◆ What to do ◆
Give the records again. Keep them exact and leave out the images.

◆ Supplied entries ◆
================

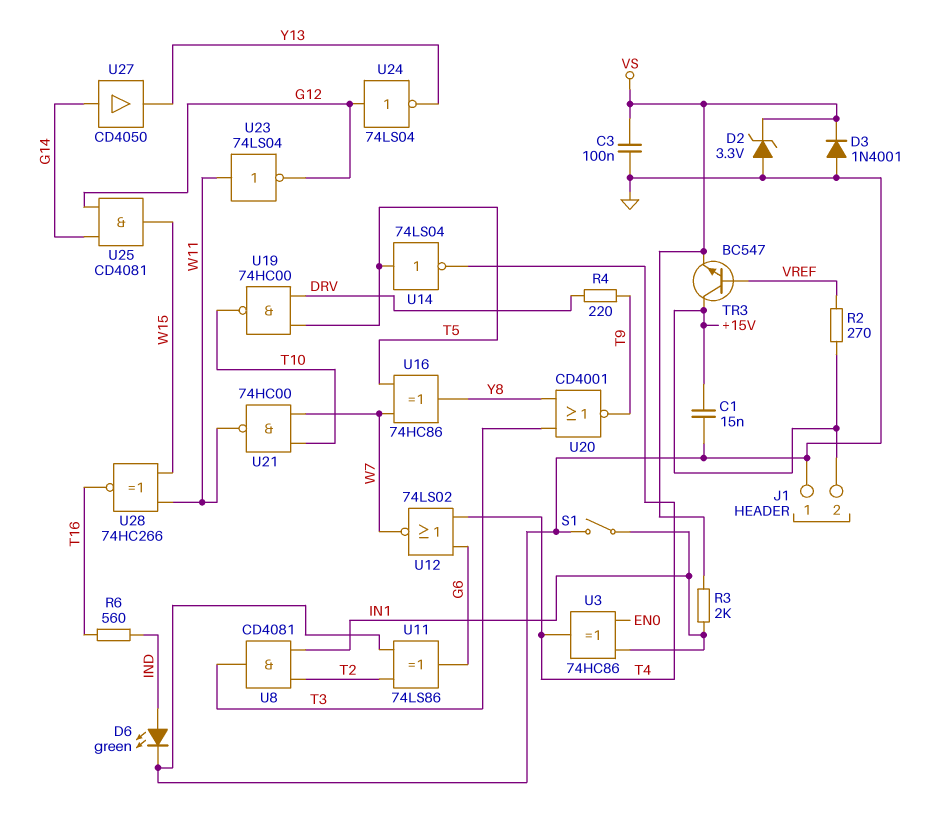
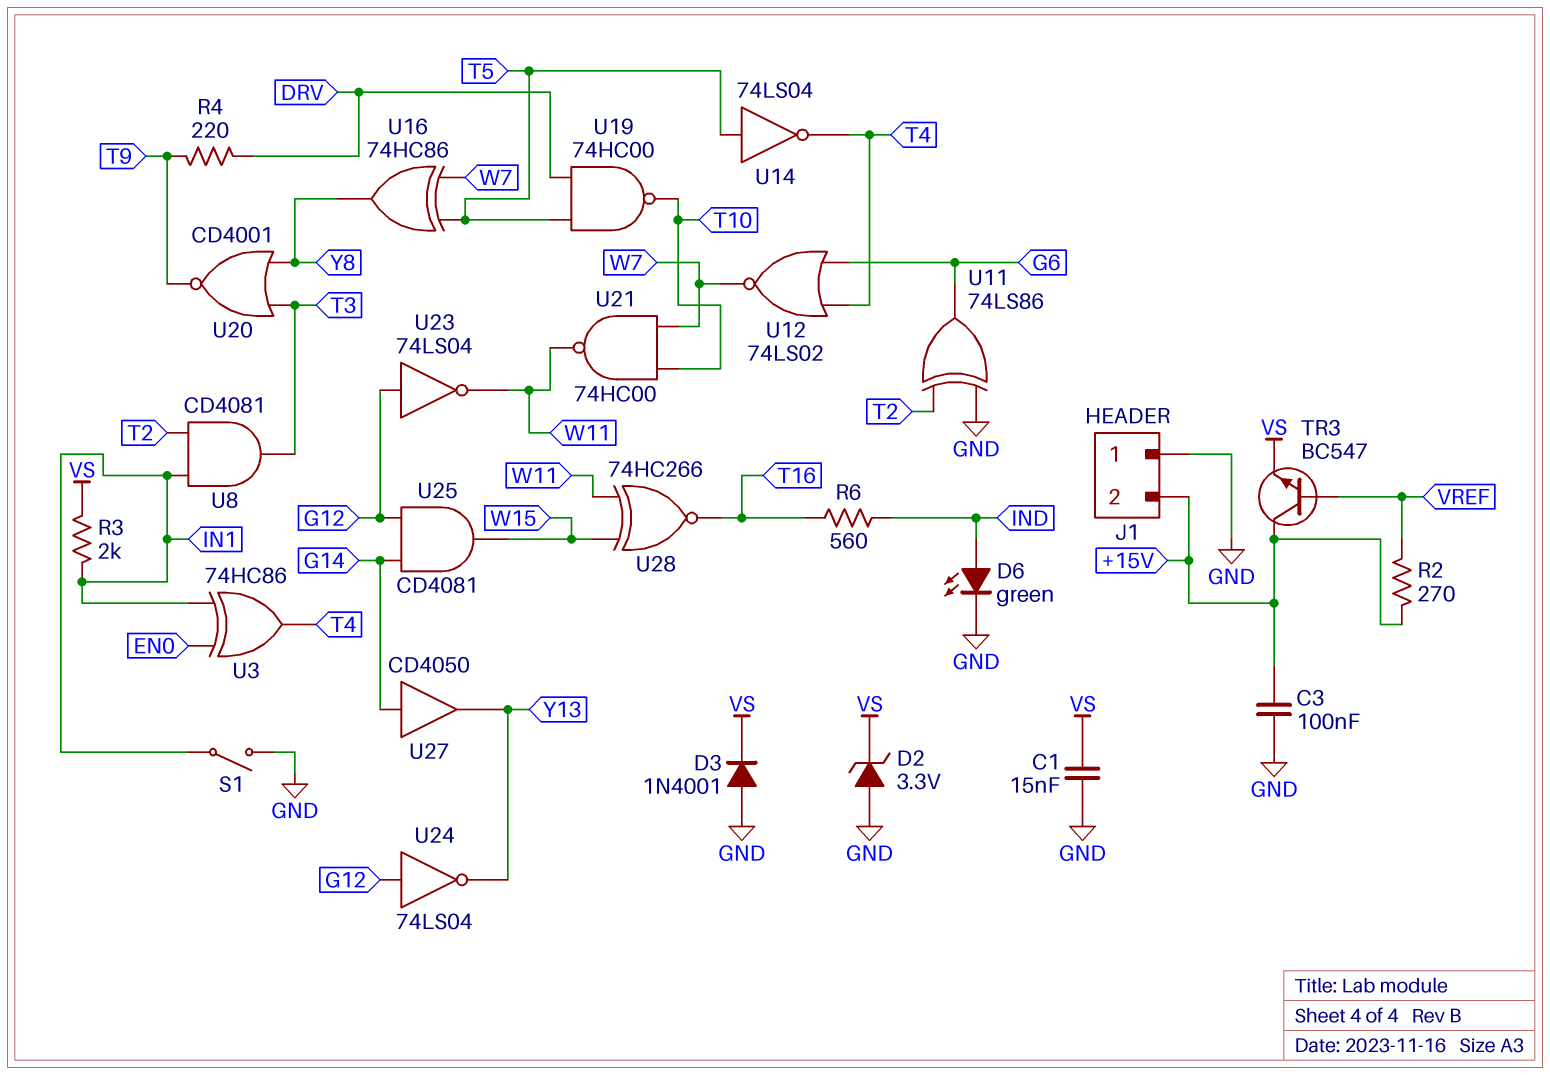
C1: 15nF (+15V, GND) -> 15nF (GND, VS)
C3: 100nF (GND, VS) -> 100nF (+15V, GND)
U23: NOT 74LS04 (in W11, out G12) -> NOT 74LS04 (in G12, out W11)

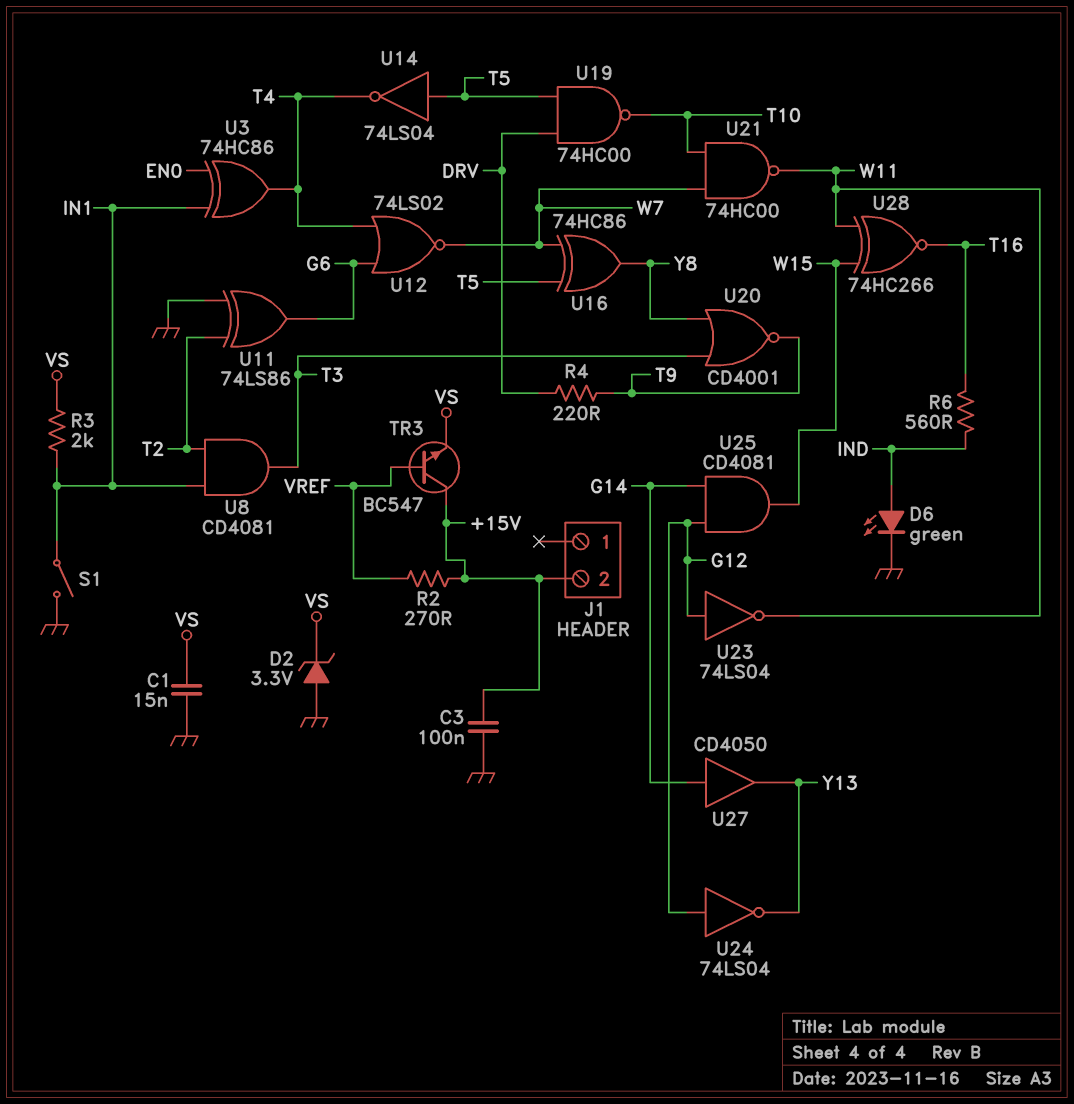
D3: diode 1N4001 (A GND, K VS) -> none
J1 pin 1: GND -> none

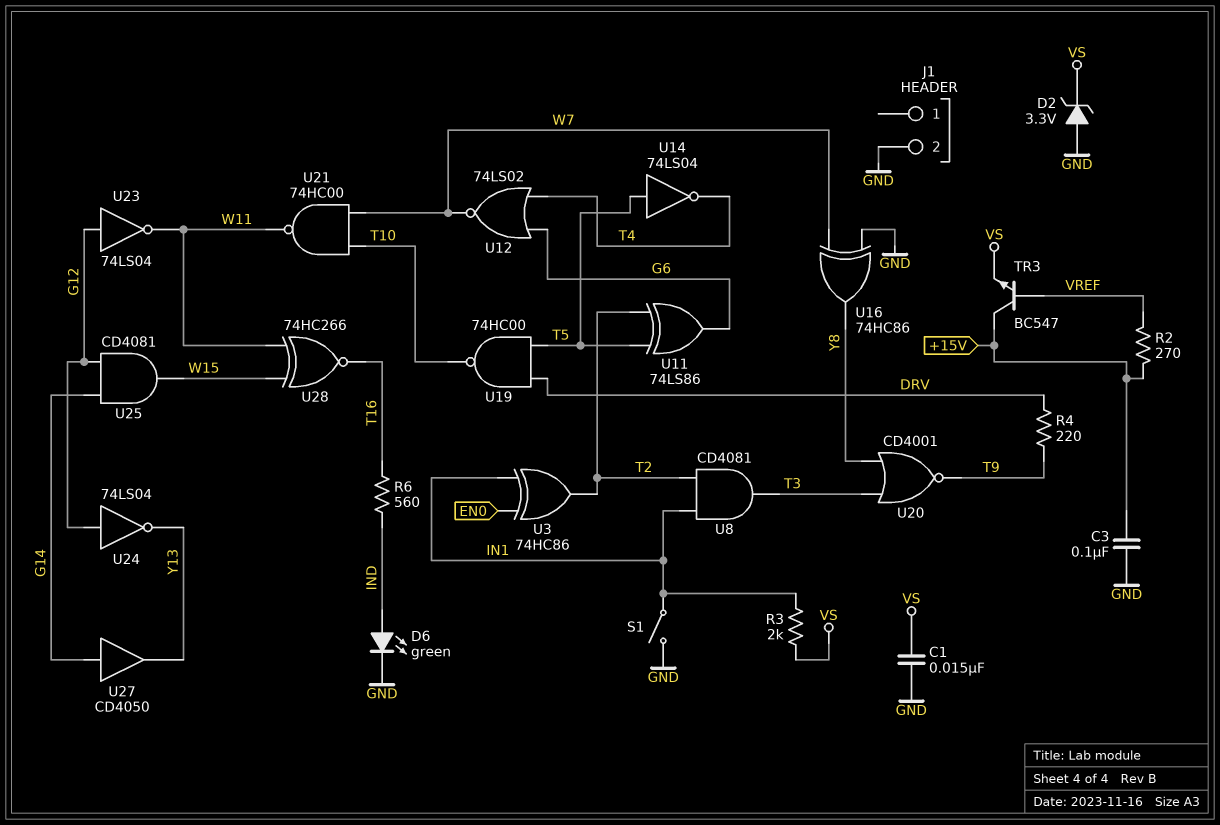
J1 pin 2: +15V -> GND
U3: XOR 74HC86 (in EN0, in IN1, out T4) -> XOR 74HC86 (in EN0, in IN1, out T2)
U11: XOR 74LS86 (in GND, in T2, out G6) -> XOR 74LS86 (in T2, in T5, out G6)
U16: XOR 74HC86 (in T5, in W7, out Y8) -> XOR 74HC86 (in GND, in W7, out Y8)

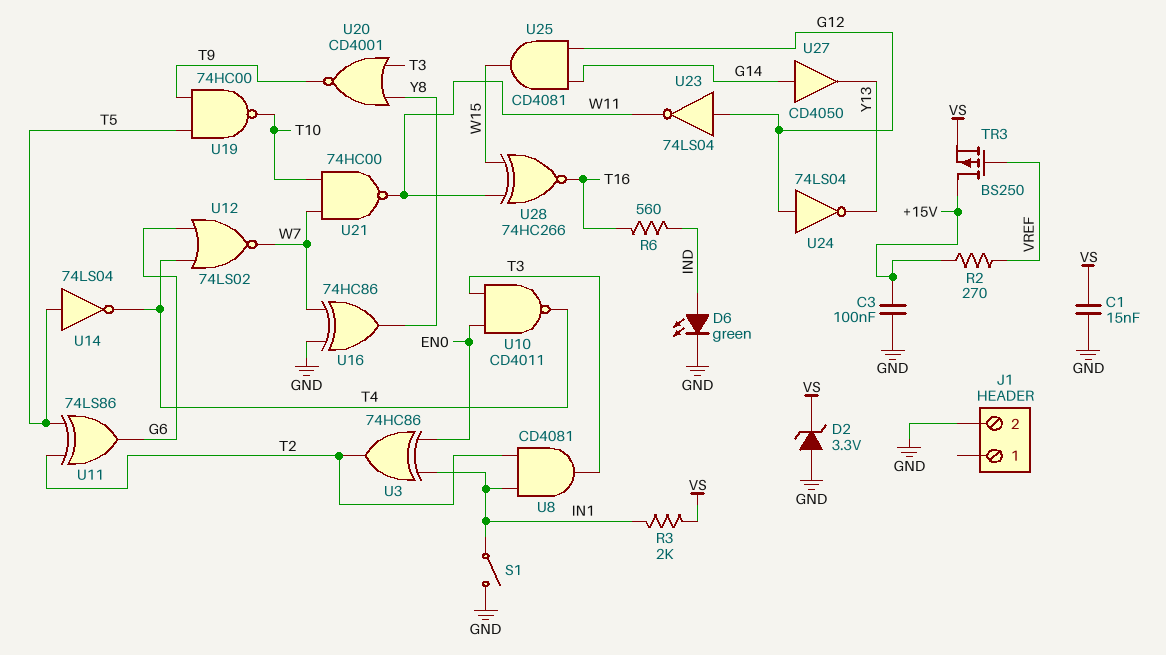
R4: 220 (DRV, T9) -> none
TR3: NPN BC547 (B VREF, C +15V, E VS) -> PMOS BS250 (G VREF, D +15V, S VS)
U10: none -> NAND CD4011 (in EN0, in T3, out T4)
U19: NAND 74HC00 (in DRV, in T5, out T10) -> NAND 74HC00 (in T5, in T9, out T10)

================

◆ Result for this exercise ◆
C1: 15nF (+15V, GND) -> 15nF (GND, VS)
C3: 100nF (GND, VS) -> 100nF (+15V, GND)
U23: NOT 74LS04 (in W11, out G12) -> NOT 74LS04 (in G12, out W11)

D3: diode 1N4001 (A GND, K VS) -> none
J1 pin 1: GND -> none

J1 pin 2: +15V -> GND
U3: XOR 74HC86 (in EN0, in IN1, out T4) -> XOR 74HC86 (in EN0, in IN1, out T2)
U11: XOR 74LS86 (in GND, in T2, out G6) -> XOR 74LS86 (in T2, in T5, out G6)
U16: XOR 74HC86 (in T5, in W7, out Y8) -> XOR 74HC86 (in GND, in W7, out Y8)

R4: 220 (DRV, T9) -> none
TR3: NPN BC547 (B VREF, C +15V, E VS) -> PMOS BS250 (G VREF, D +15V, S VS)
U10: none -> NAND CD4011 (in EN0, in T3, out T4)
U19: NAND 74HC00 (in DRV, in T5, out T10) -> NAND 74HC00 (in T5, in T9, out T10)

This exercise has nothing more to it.